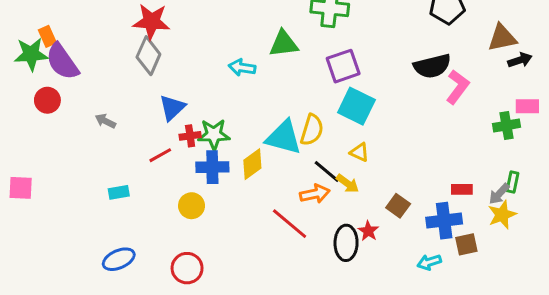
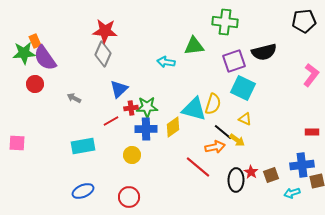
black semicircle: (432, 66) -> (264, 52), moved
red rectangle: (462, 189) -> (312, 132), moved
cyan rectangle: (119, 192) -> (83, 146), size x1.6
brown square: (398, 206) -> (271, 175), moved, turned 35

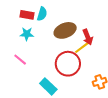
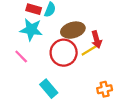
cyan star: (27, 34) -> (31, 30), size x1.5
red circle: (68, 64) -> (64, 53), moved

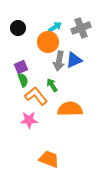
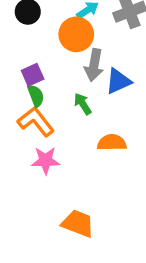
blue triangle: (74, 60) -> (118, 81), moved
orange L-shape: (36, 96) -> (36, 122), moved
orange semicircle: (70, 109) -> (112, 143), size x0.7

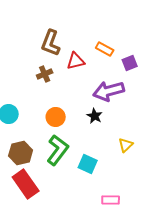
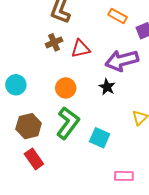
red triangle: (76, 61) -> (81, 49), moved
red rectangle: (26, 184) -> (34, 159), size x0.7

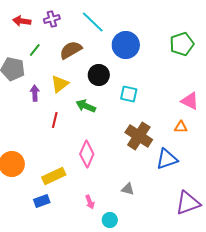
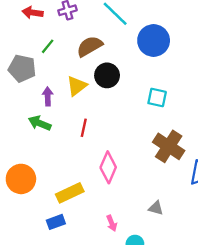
black circle: (99, 75) -> (107, 75), moved
green arrow: (86, 106) -> (40, 123), moved
red line: (55, 120) -> (84, 128), moved

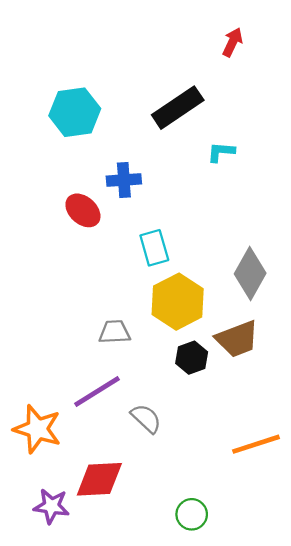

* * * * * * *

Required action: Say how many lines of the listing above contain "semicircle", with no other words.

Answer to the problem: 2